*EXERCISE*
The response should contain all of the records, copied exactly, and none of the images.

(Object state comparisons)
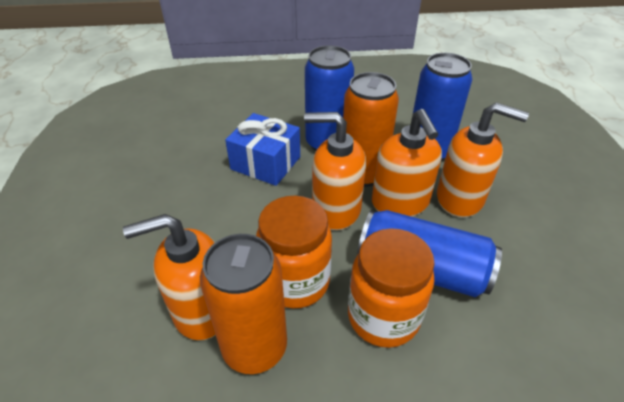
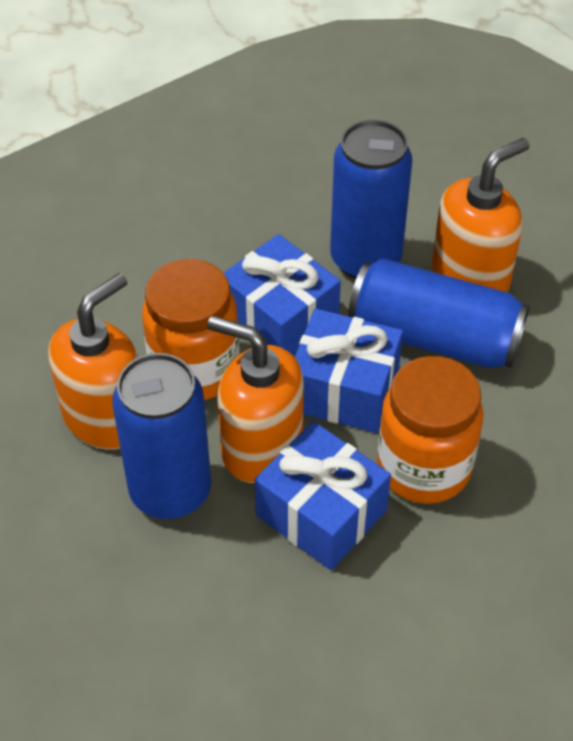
blue gift: 1 -> 3
orange can: 2 -> 0
orange soap dispenser: 4 -> 3

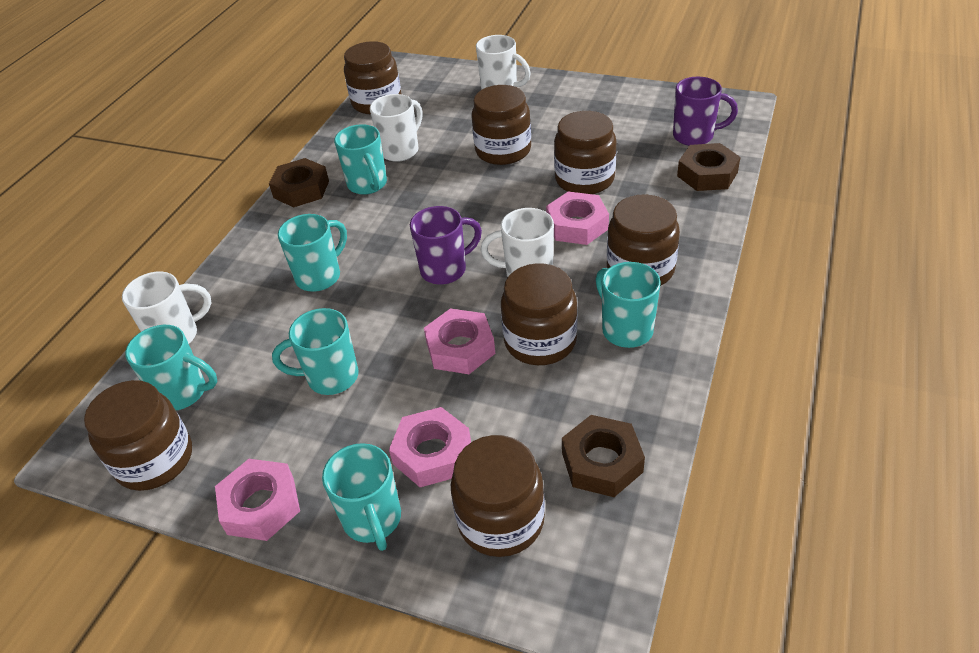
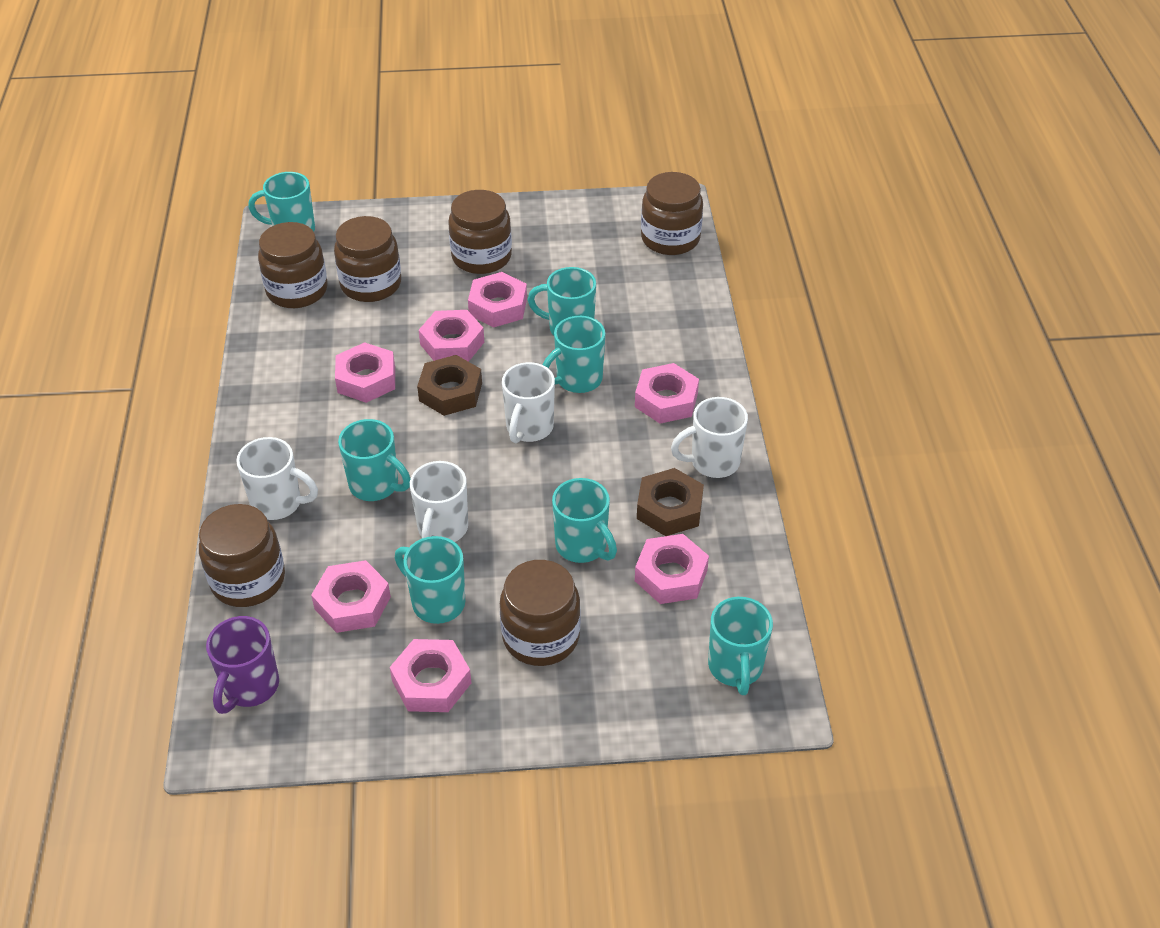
brown jar: 7 -> 6
brown nut: 3 -> 2
pink nut: 4 -> 7
purple mug: 2 -> 1
turquoise mug: 6 -> 7

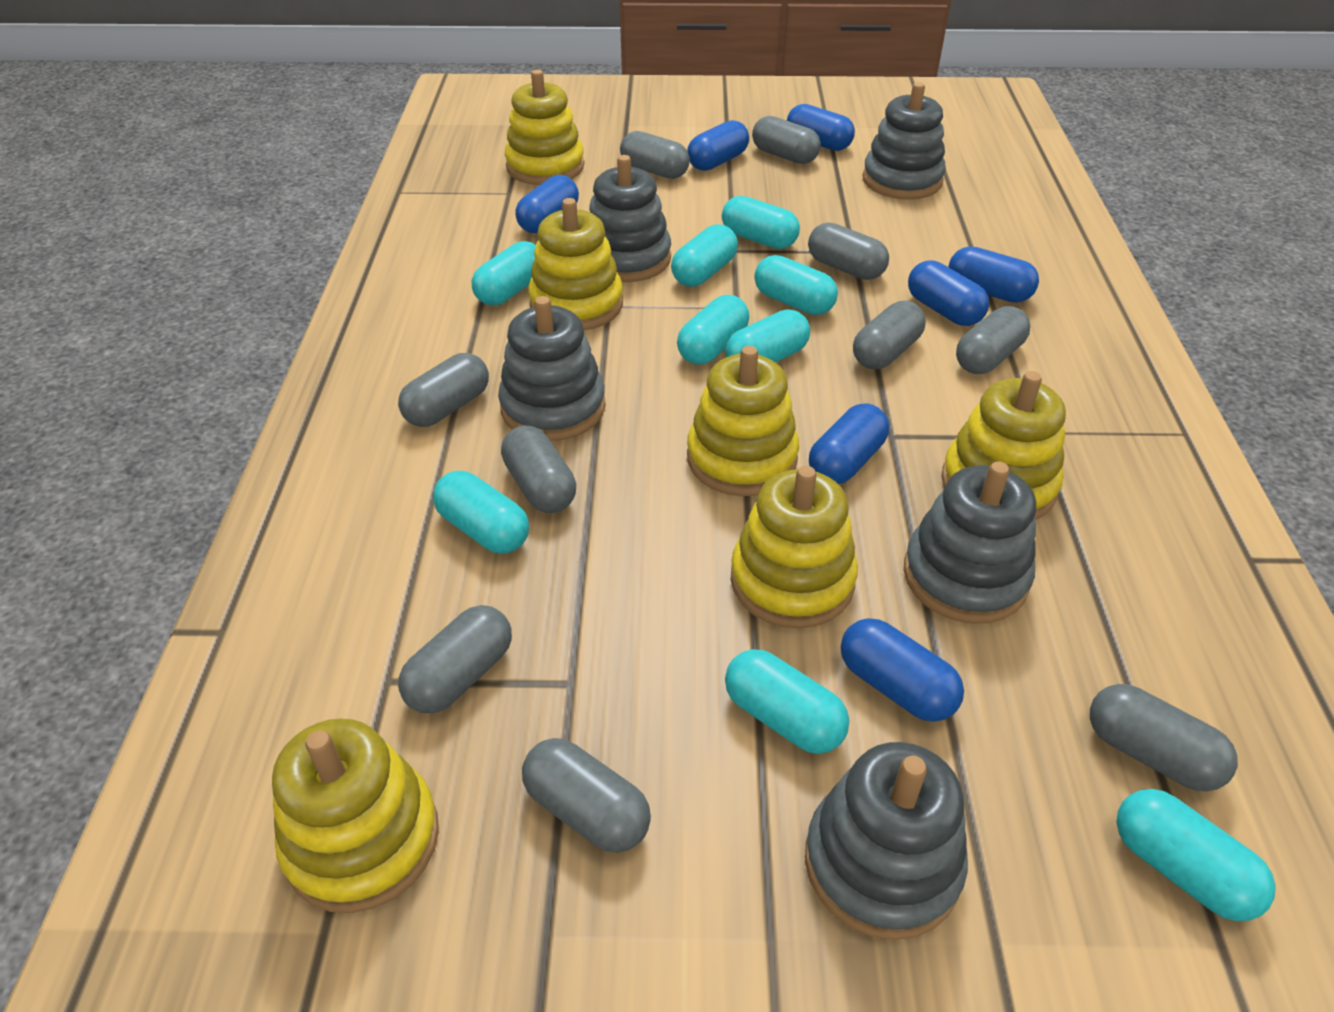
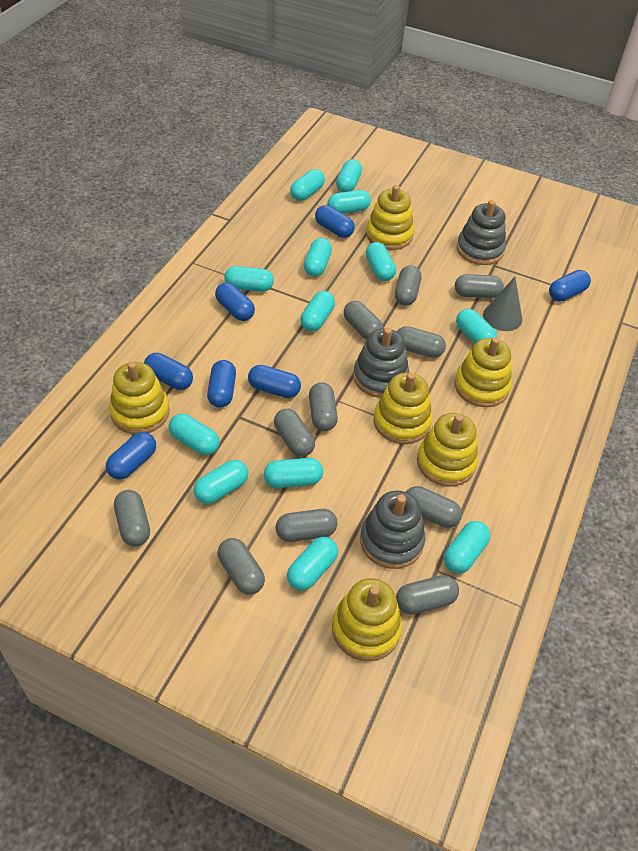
grey capsule: 10 -> 11
grey cone: 0 -> 1
grey stacking toy: 5 -> 3
turquoise capsule: 9 -> 13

*EXERCISE RESULT*
blue gift: 1 -> 3
orange can: 2 -> 0
orange soap dispenser: 4 -> 3

brown jar: 7 -> 6
brown nut: 3 -> 2
pink nut: 4 -> 7
purple mug: 2 -> 1
turquoise mug: 6 -> 7

grey capsule: 10 -> 11
grey cone: 0 -> 1
grey stacking toy: 5 -> 3
turquoise capsule: 9 -> 13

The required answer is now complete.